### MATERIAL PROVIDED
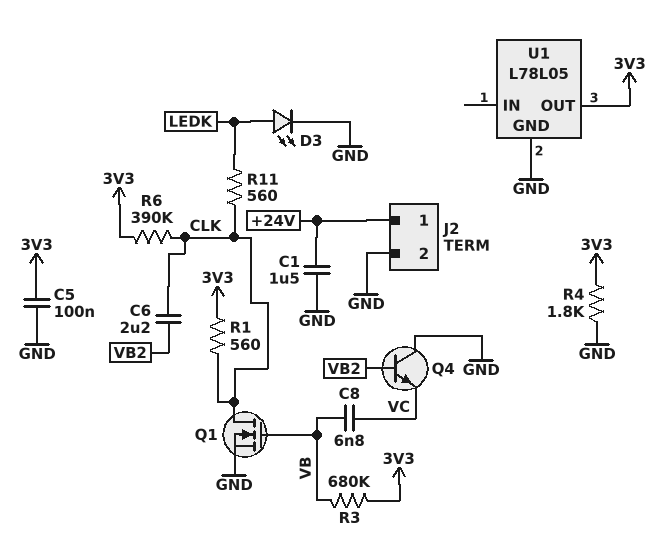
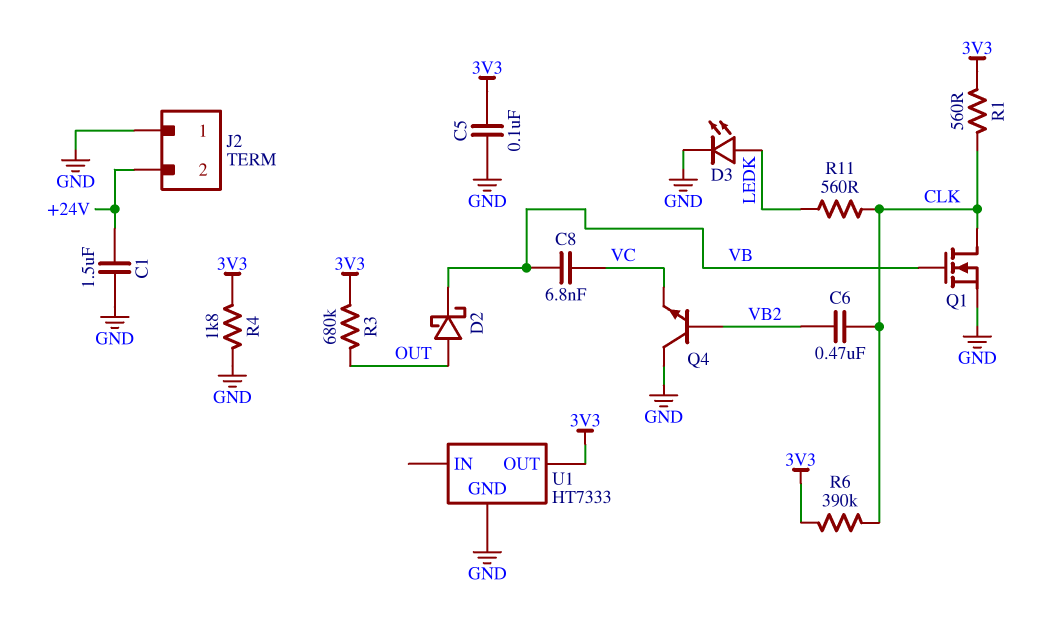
C6: 2.2uF (CLK, VB2) -> 470nF (CLK, VB2)
D2: none -> schottky (A OUT, K VB)
J2 pin 1: +24V -> GND
J2 pin 2: GND -> +24V
R3: 680k (3V3, VB) -> 680k (3V3, OUT)
U1: L78L05 -> HT7333

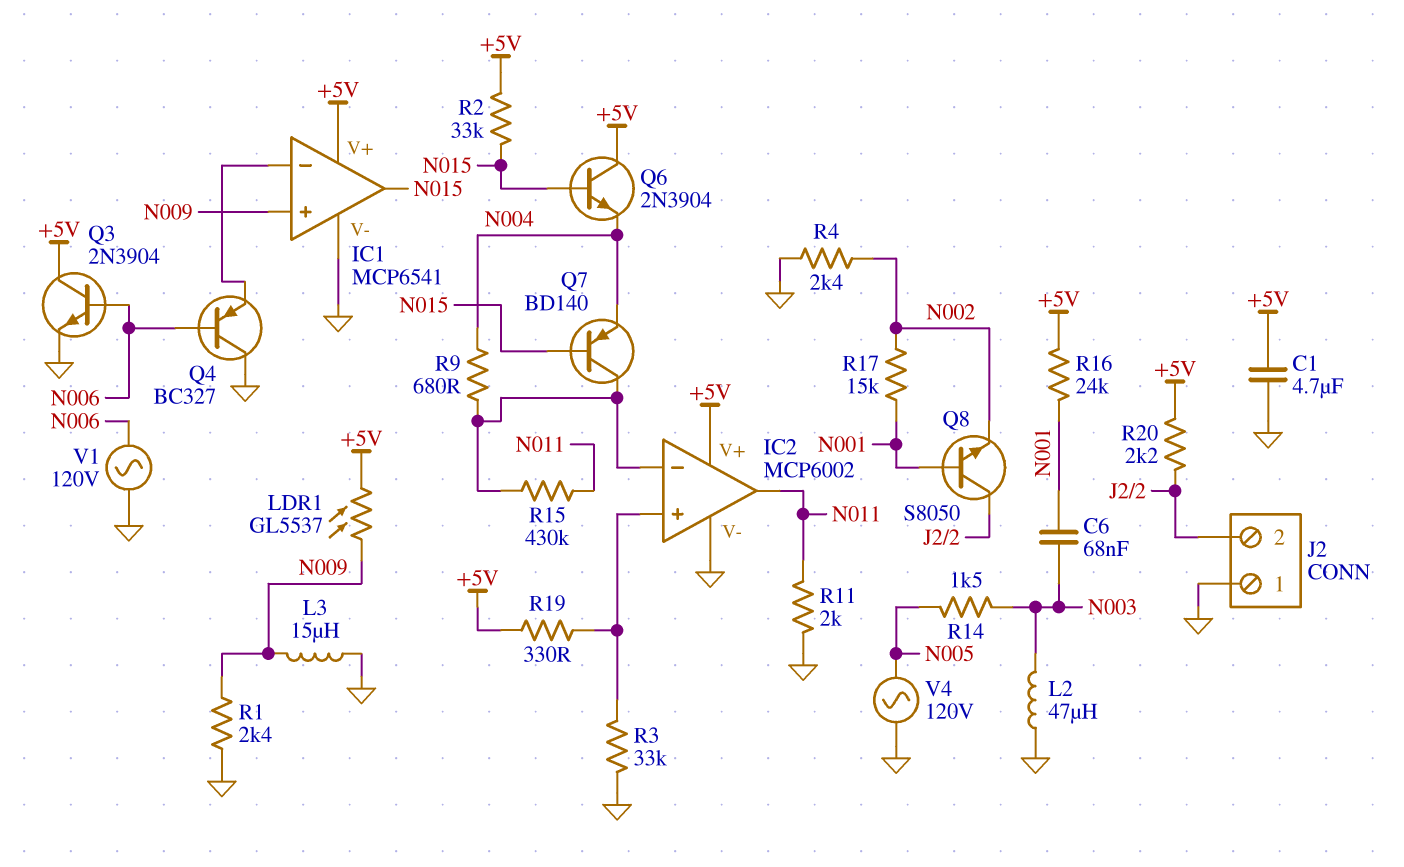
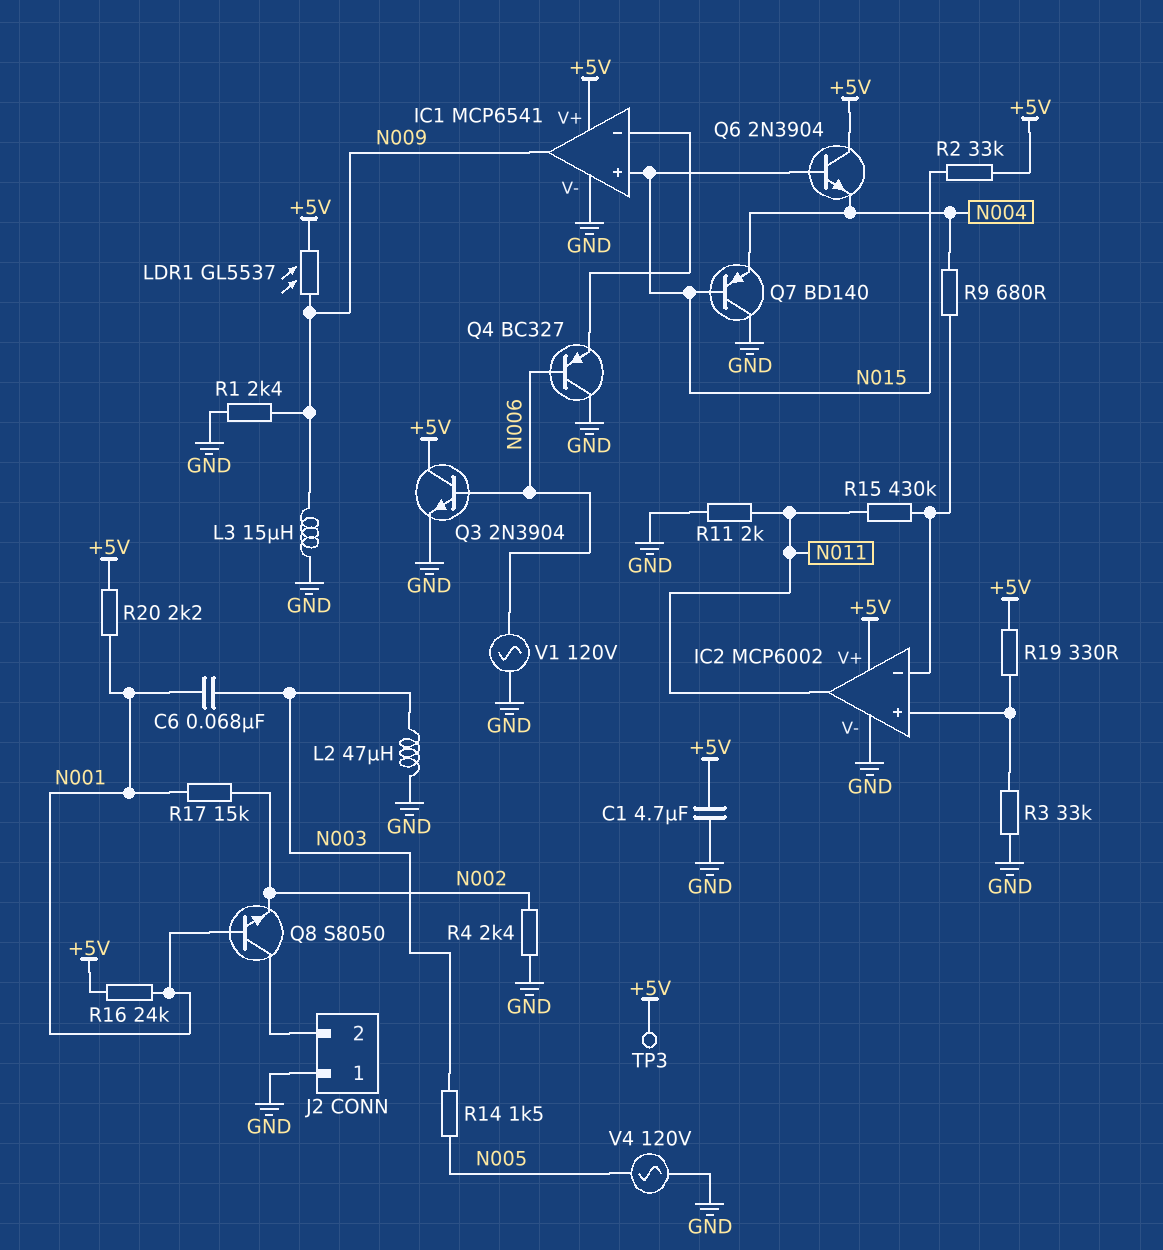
IC1 pin in+: N009 -> N015
IC1 pin out: N015 -> N009
Q7: PNP BD140 (B N015, C IC2/in-, E N004) -> PNP BD140 (B N015, C GND, E N004)
R20: 2.2k (+5V, J2/2) -> 2.2k (+5V, N001)
TP3: none -> test point (+5V)

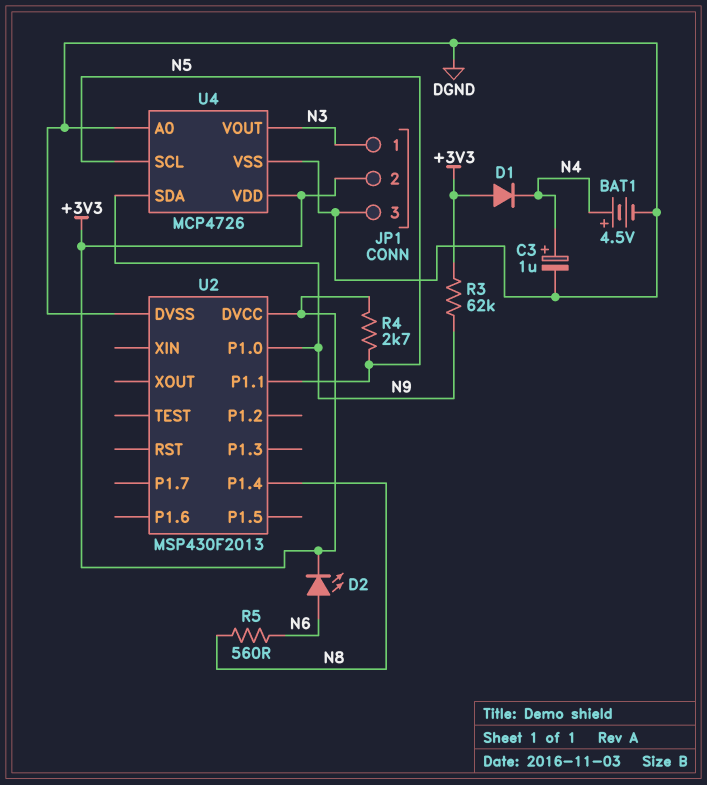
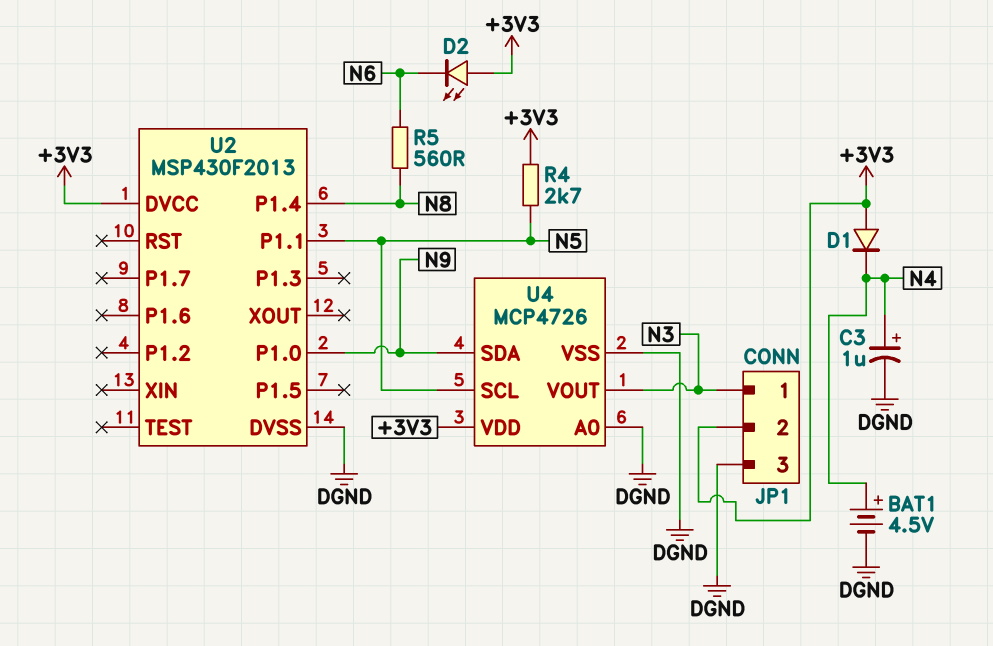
D2: LED (A N6, K +3V3) -> LED (A +3V3, K N6)
R3: 62k (+3V3, N9) -> none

### WHAT THE TASK ASKS
In the listing above, count every line that contains the word "none" and give the number with no comment.

### SOLVED EXERCISE
3